• [Aim]:
List every line of the data that contains the string "kern", matching case exactly.

• [Task inputs]:

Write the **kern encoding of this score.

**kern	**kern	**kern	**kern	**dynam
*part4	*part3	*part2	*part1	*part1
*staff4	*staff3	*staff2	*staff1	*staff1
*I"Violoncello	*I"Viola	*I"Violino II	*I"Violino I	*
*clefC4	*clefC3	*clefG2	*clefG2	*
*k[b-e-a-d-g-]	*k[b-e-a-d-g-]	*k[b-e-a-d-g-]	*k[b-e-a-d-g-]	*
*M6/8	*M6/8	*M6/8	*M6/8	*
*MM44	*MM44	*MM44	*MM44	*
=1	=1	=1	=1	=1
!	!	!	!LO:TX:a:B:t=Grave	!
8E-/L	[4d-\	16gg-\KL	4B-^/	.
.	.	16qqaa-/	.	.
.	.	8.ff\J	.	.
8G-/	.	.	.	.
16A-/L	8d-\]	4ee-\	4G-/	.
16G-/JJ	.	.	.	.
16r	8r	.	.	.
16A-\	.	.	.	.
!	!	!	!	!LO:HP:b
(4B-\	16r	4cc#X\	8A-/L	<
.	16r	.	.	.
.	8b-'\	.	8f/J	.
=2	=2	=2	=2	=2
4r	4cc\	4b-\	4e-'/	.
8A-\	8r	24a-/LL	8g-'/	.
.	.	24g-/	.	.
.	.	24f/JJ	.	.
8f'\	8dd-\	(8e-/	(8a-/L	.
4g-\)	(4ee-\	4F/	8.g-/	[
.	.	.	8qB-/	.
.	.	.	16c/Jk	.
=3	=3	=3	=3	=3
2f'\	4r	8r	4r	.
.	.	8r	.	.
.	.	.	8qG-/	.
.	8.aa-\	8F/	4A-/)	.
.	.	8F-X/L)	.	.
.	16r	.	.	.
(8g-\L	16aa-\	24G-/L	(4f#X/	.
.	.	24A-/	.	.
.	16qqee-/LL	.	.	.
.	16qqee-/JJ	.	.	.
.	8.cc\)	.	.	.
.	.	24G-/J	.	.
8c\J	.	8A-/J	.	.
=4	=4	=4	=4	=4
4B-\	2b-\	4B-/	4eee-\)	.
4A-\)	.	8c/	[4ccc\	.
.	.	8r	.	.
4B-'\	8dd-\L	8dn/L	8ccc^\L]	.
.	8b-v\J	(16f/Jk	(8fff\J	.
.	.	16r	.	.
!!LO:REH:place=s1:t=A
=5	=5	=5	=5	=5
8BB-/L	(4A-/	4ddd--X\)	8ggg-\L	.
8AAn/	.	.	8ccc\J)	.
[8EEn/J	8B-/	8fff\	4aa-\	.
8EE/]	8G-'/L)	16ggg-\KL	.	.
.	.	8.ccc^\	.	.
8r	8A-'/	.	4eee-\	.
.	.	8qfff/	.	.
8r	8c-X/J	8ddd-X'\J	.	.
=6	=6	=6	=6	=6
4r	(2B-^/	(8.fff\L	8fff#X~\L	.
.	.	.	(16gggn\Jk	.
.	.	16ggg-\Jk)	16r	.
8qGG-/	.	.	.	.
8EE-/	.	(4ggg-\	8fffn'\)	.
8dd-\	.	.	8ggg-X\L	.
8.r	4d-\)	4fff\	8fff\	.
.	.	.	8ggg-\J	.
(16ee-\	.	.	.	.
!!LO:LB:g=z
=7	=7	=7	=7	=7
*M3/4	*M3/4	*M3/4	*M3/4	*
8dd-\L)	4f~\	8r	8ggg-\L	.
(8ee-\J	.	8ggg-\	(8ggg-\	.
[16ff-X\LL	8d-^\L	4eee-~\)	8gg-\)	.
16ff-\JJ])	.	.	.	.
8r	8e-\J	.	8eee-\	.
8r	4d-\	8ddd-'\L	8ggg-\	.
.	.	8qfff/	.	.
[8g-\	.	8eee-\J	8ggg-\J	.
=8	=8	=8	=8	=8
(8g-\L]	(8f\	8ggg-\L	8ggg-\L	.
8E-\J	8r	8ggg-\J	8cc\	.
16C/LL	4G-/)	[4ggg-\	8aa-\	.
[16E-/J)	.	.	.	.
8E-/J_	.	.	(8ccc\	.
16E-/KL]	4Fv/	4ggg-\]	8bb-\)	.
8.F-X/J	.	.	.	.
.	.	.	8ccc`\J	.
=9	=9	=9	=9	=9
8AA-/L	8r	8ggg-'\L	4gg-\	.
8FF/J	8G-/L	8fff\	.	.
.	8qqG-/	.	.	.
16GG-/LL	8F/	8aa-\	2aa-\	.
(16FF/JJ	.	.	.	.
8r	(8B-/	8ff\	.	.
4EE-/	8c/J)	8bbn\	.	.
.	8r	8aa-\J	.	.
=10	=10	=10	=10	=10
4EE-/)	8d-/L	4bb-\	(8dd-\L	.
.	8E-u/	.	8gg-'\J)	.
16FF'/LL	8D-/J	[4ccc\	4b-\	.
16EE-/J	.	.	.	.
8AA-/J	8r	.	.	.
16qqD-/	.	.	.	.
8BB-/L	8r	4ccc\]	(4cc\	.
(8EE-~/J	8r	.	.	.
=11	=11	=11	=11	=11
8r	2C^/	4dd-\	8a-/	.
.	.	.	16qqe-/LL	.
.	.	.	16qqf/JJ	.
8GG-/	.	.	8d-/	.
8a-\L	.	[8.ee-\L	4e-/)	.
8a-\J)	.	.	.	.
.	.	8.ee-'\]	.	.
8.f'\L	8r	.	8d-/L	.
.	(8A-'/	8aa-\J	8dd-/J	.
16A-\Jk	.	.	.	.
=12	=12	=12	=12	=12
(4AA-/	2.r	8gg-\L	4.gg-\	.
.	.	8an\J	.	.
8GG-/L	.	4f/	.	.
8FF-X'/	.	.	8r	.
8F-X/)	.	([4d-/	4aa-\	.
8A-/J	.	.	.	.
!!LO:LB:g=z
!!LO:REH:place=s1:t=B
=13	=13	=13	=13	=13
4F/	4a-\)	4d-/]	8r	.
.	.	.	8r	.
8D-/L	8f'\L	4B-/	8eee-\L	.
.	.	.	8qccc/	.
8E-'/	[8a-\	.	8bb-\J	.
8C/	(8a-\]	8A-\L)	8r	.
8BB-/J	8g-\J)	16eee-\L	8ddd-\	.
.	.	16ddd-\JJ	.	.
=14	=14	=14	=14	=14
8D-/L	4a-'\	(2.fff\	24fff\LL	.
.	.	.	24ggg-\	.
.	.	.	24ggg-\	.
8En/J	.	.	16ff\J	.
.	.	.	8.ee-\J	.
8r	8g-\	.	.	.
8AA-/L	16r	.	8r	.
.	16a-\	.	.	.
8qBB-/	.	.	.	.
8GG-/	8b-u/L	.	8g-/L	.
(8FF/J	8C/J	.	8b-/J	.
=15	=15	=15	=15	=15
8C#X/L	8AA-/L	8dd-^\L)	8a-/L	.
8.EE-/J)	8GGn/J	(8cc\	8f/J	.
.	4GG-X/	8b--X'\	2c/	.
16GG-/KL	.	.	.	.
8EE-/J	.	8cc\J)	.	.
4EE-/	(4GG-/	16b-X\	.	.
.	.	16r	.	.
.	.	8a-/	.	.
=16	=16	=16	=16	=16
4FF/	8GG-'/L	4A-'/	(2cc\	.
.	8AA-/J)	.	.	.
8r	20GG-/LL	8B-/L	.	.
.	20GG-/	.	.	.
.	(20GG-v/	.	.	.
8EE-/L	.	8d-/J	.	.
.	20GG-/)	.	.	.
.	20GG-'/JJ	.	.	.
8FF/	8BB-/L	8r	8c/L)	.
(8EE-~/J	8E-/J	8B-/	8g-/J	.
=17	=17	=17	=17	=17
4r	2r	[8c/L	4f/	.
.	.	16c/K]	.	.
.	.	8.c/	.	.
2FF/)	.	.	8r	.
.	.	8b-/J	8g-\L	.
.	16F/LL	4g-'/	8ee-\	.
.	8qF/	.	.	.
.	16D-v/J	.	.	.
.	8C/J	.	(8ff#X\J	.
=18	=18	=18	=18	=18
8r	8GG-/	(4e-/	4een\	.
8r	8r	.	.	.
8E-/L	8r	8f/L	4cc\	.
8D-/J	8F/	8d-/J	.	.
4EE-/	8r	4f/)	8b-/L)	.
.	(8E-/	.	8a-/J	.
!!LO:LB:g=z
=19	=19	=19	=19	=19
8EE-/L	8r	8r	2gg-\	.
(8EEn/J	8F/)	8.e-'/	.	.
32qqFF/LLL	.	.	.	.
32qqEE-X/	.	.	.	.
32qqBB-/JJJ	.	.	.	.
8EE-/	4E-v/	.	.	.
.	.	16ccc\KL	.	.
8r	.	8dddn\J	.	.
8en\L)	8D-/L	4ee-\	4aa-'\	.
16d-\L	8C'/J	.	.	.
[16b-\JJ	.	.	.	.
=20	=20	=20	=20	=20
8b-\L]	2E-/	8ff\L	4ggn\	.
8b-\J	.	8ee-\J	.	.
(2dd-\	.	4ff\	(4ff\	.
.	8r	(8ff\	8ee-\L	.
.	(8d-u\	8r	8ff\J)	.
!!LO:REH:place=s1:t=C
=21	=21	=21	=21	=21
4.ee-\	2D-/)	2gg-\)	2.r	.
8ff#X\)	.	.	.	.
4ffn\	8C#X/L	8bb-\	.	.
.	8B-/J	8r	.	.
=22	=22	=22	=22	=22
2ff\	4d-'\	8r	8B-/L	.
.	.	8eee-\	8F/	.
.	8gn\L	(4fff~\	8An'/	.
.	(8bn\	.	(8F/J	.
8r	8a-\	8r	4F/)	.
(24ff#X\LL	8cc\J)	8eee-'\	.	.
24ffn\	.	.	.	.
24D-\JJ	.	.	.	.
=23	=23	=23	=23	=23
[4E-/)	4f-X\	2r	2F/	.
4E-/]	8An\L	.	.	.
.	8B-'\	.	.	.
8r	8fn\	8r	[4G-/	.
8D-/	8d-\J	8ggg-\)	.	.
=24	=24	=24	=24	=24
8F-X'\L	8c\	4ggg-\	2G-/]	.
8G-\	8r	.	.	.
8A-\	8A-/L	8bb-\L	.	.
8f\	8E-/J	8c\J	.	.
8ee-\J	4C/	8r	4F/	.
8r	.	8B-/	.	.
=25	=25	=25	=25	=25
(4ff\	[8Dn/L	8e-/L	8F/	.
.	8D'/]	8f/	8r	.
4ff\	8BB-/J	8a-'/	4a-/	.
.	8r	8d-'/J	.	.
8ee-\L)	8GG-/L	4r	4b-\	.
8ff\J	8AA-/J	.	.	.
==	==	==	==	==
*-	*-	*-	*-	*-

• [Output below]:
Write the **kern encoding of this score.
**kern	**kern	**kern	**kern	**dynam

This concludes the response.